[Assignment] Would you repeat all the lines below, exactly as they stand?

[Data provided]
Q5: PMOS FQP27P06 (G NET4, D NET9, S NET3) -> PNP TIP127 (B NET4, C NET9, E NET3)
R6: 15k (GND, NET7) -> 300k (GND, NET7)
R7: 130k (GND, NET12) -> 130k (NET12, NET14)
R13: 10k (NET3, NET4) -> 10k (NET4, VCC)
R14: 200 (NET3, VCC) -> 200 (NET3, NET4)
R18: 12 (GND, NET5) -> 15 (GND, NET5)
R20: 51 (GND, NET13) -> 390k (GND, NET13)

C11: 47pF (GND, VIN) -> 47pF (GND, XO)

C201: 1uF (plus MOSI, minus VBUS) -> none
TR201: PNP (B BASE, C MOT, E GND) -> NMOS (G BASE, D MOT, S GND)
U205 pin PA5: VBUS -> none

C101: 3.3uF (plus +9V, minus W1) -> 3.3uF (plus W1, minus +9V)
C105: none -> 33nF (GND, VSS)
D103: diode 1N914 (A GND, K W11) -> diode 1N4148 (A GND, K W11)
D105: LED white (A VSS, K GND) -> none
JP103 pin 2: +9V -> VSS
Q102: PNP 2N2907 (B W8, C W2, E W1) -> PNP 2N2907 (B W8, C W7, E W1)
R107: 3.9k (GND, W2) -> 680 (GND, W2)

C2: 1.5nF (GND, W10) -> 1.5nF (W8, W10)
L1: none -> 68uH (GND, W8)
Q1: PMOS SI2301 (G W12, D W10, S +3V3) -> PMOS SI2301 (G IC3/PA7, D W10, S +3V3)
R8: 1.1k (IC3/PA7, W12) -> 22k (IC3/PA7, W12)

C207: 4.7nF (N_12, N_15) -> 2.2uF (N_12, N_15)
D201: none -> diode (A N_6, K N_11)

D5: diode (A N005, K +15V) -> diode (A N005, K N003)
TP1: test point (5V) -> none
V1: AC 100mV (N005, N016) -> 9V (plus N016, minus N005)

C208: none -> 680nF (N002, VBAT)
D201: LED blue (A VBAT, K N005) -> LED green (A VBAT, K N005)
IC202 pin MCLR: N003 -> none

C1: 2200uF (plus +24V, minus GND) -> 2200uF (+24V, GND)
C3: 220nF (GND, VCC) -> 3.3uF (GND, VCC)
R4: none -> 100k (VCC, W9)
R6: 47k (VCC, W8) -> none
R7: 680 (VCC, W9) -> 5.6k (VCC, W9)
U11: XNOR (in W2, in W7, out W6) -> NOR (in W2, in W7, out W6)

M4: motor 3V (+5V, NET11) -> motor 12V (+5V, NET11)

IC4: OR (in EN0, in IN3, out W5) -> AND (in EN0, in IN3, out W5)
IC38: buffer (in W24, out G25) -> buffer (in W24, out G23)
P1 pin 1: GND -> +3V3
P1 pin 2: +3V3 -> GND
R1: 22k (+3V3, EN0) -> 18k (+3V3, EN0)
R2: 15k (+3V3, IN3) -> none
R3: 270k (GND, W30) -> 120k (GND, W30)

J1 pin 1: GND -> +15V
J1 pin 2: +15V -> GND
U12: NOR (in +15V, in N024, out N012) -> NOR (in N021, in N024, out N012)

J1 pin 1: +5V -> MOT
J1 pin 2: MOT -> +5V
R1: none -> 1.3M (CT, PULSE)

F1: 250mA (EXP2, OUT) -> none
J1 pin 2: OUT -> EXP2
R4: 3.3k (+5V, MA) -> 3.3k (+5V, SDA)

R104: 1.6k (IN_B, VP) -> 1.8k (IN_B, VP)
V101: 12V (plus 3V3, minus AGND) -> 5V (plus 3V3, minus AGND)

[Worked solution]
Q5: PMOS FQP27P06 (G NET4, D NET9, S NET3) -> PNP TIP127 (B NET4, C NET9, E NET3)
R6: 15k (GND, NET7) -> 300k (GND, NET7)
R7: 130k (GND, NET12) -> 130k (NET12, NET14)
R13: 10k (NET3, NET4) -> 10k (NET4, VCC)
R14: 200 (NET3, VCC) -> 200 (NET3, NET4)
R18: 12 (GND, NET5) -> 15 (GND, NET5)
R20: 51 (GND, NET13) -> 390k (GND, NET13)

C11: 47pF (GND, VIN) -> 47pF (GND, XO)

C201: 1uF (plus MOSI, minus VBUS) -> none
TR201: PNP (B BASE, C MOT, E GND) -> NMOS (G BASE, D MOT, S GND)
U205 pin PA5: VBUS -> none

C101: 3.3uF (plus +9V, minus W1) -> 3.3uF (plus W1, minus +9V)
C105: none -> 33nF (GND, VSS)
D103: diode 1N914 (A GND, K W11) -> diode 1N4148 (A GND, K W11)
D105: LED white (A VSS, K GND) -> none
JP103 pin 2: +9V -> VSS
Q102: PNP 2N2907 (B W8, C W2, E W1) -> PNP 2N2907 (B W8, C W7, E W1)
R107: 3.9k (GND, W2) -> 680 (GND, W2)

C2: 1.5nF (GND, W10) -> 1.5nF (W8, W10)
L1: none -> 68uH (GND, W8)
Q1: PMOS SI2301 (G W12, D W10, S +3V3) -> PMOS SI2301 (G IC3/PA7, D W10, S +3V3)
R8: 1.1k (IC3/PA7, W12) -> 22k (IC3/PA7, W12)

C207: 4.7nF (N_12, N_15) -> 2.2uF (N_12, N_15)
D201: none -> diode (A N_6, K N_11)

D5: diode (A N005, K +15V) -> diode (A N005, K N003)
TP1: test point (5V) -> none
V1: AC 100mV (N005, N016) -> 9V (plus N016, minus N005)

C208: none -> 680nF (N002, VBAT)
D201: LED blue (A VBAT, K N005) -> LED green (A VBAT, K N005)
IC202 pin MCLR: N003 -> none

C1: 2200uF (plus +24V, minus GND) -> 2200uF (+24V, GND)
C3: 220nF (GND, VCC) -> 3.3uF (GND, VCC)
R4: none -> 100k (VCC, W9)
R6: 47k (VCC, W8) -> none
R7: 680 (VCC, W9) -> 5.6k (VCC, W9)
U11: XNOR (in W2, in W7, out W6) -> NOR (in W2, in W7, out W6)

M4: motor 3V (+5V, NET11) -> motor 12V (+5V, NET11)

IC4: OR (in EN0, in IN3, out W5) -> AND (in EN0, in IN3, out W5)
IC38: buffer (in W24, out G25) -> buffer (in W24, out G23)
P1 pin 1: GND -> +3V3
P1 pin 2: +3V3 -> GND
R1: 22k (+3V3, EN0) -> 18k (+3V3, EN0)
R2: 15k (+3V3, IN3) -> none
R3: 270k (GND, W30) -> 120k (GND, W30)

J1 pin 1: GND -> +15V
J1 pin 2: +15V -> GND
U12: NOR (in +15V, in N024, out N012) -> NOR (in N021, in N024, out N012)

J1 pin 1: +5V -> MOT
J1 pin 2: MOT -> +5V
R1: none -> 1.3M (CT, PULSE)

F1: 250mA (EXP2, OUT) -> none
J1 pin 2: OUT -> EXP2
R4: 3.3k (+5V, MA) -> 3.3k (+5V, SDA)

R104: 1.6k (IN_B, VP) -> 1.8k (IN_B, VP)
V101: 12V (plus 3V3, minus AGND) -> 5V (plus 3V3, minus AGND)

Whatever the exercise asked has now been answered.